**Dataset excerpts**
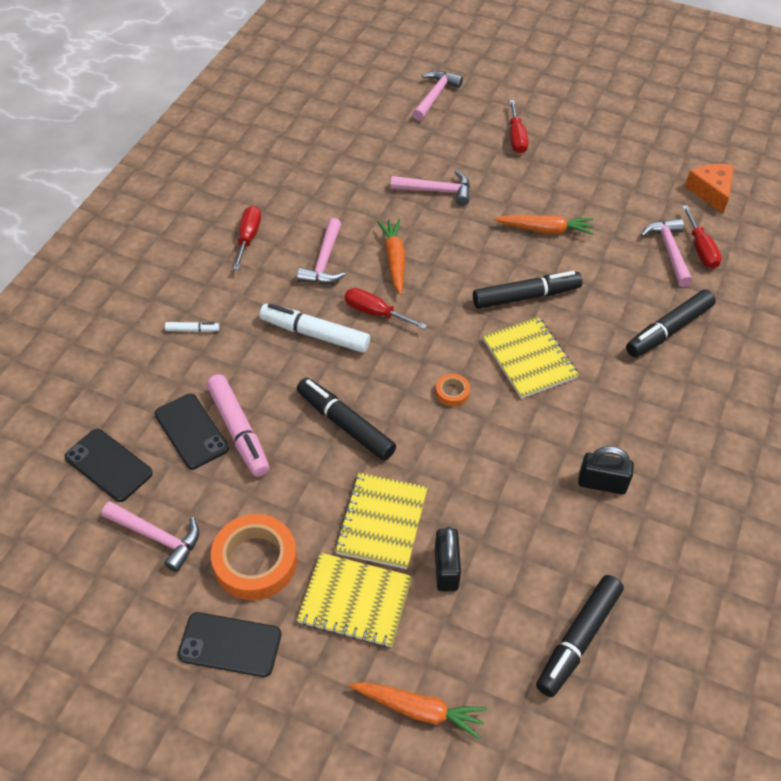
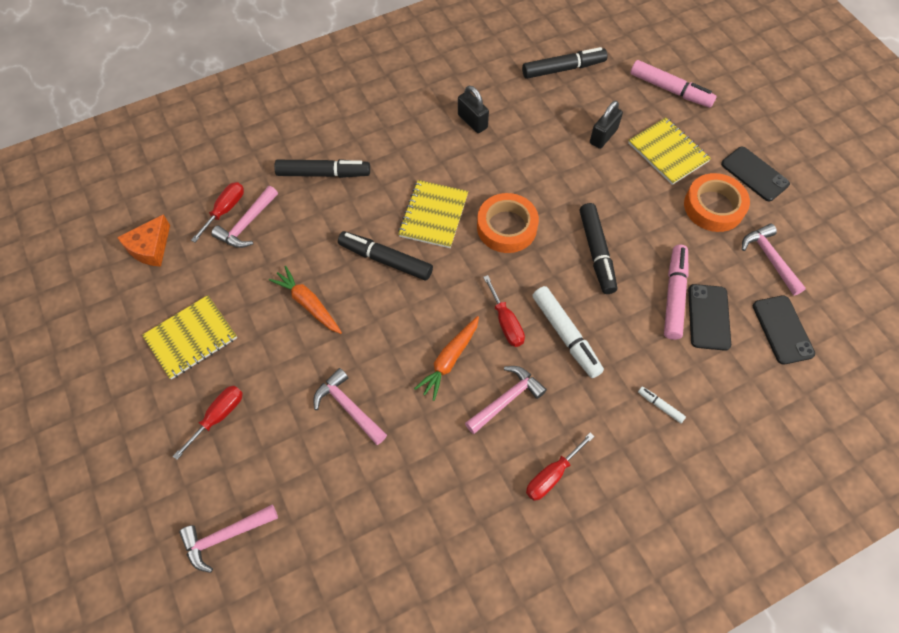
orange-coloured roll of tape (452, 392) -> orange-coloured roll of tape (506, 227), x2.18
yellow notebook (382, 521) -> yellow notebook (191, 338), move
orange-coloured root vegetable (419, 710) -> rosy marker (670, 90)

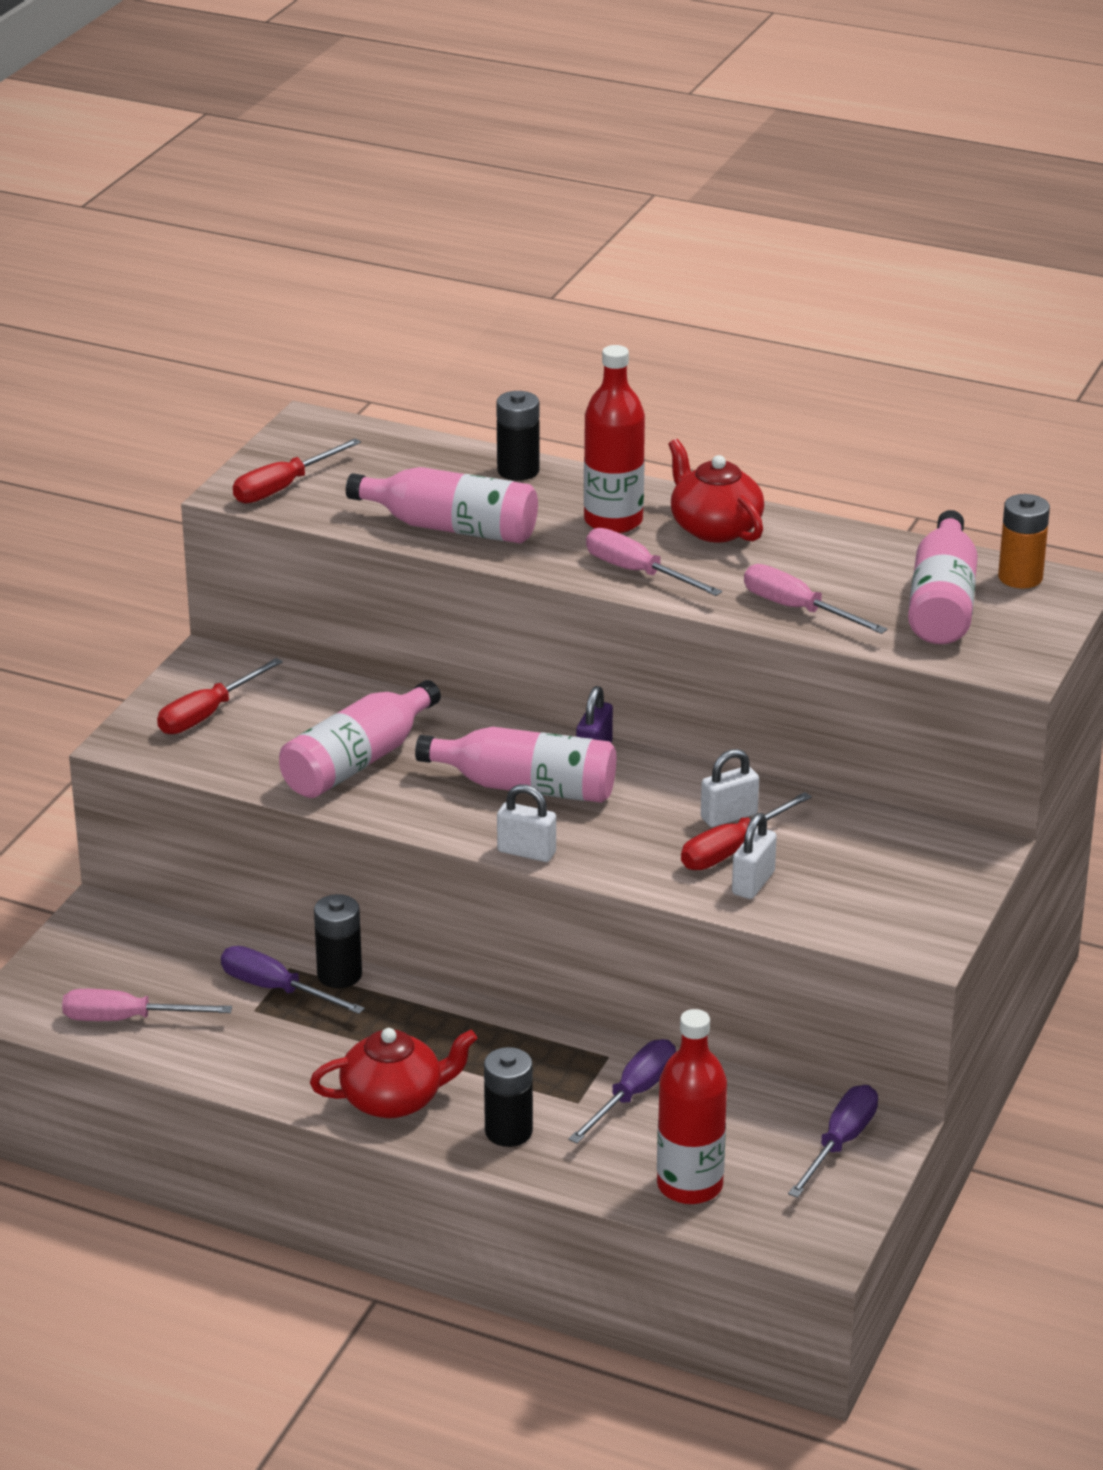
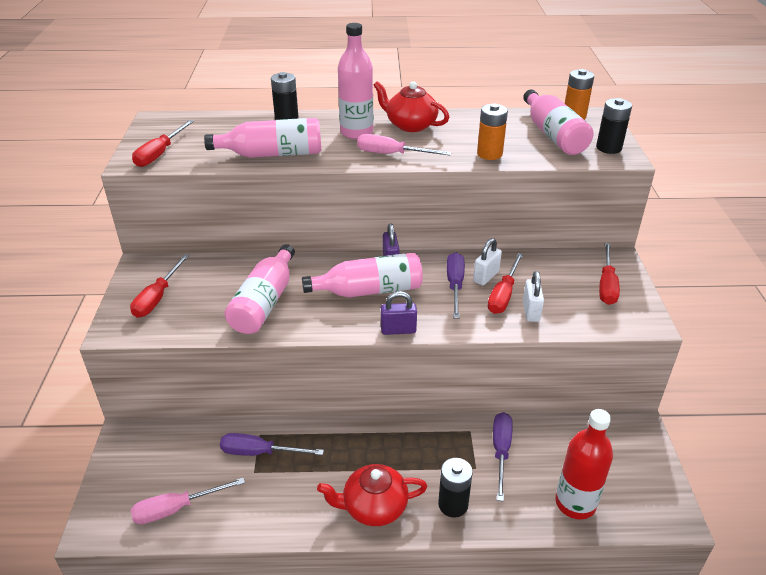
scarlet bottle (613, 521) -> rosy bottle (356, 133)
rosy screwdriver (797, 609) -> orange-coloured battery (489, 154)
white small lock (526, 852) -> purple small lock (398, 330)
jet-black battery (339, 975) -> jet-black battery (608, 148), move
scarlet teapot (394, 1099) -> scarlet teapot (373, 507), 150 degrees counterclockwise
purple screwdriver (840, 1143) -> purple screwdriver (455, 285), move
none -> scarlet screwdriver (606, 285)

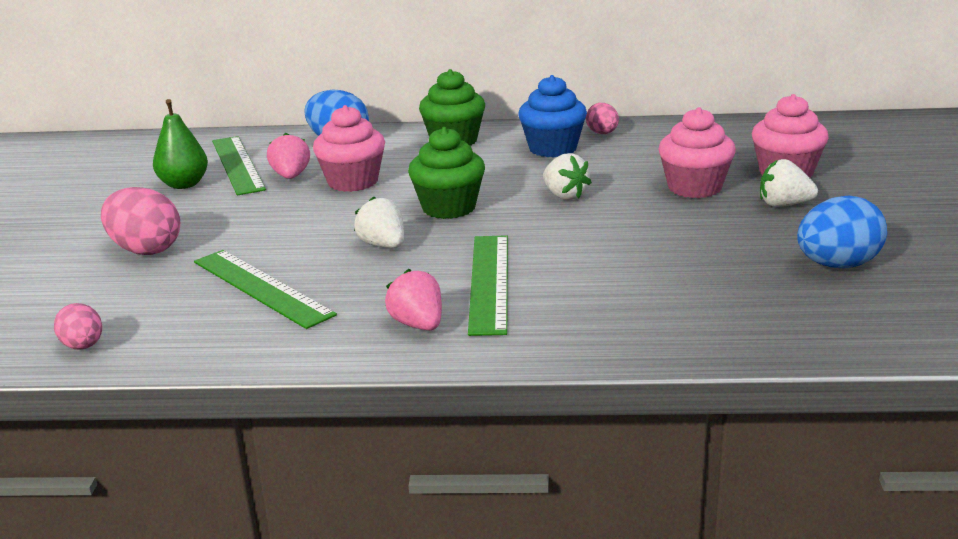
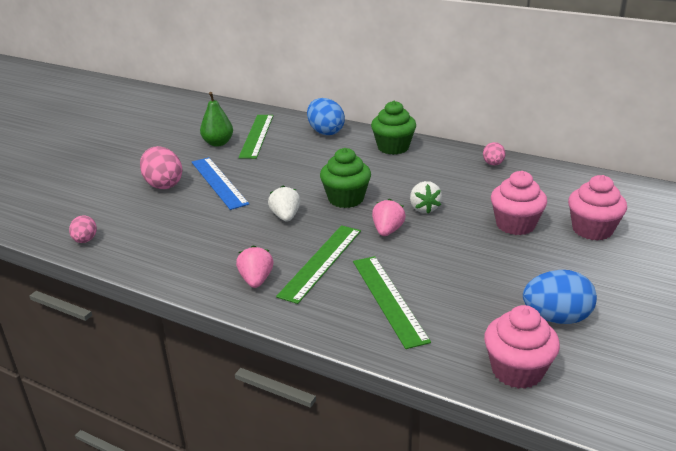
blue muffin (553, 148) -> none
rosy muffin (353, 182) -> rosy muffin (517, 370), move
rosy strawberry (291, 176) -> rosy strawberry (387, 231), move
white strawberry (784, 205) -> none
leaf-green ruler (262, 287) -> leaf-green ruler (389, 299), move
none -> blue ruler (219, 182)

**Task prompt**
Give back the lines word for word, from the very first in the material above to the one that has "yellow notebook (382, 521)", both included, without the pictures.

**Answer**
orange-coloured roll of tape (452, 392) -> orange-coloured roll of tape (506, 227), x2.18
yellow notebook (382, 521) -> yellow notebook (191, 338), move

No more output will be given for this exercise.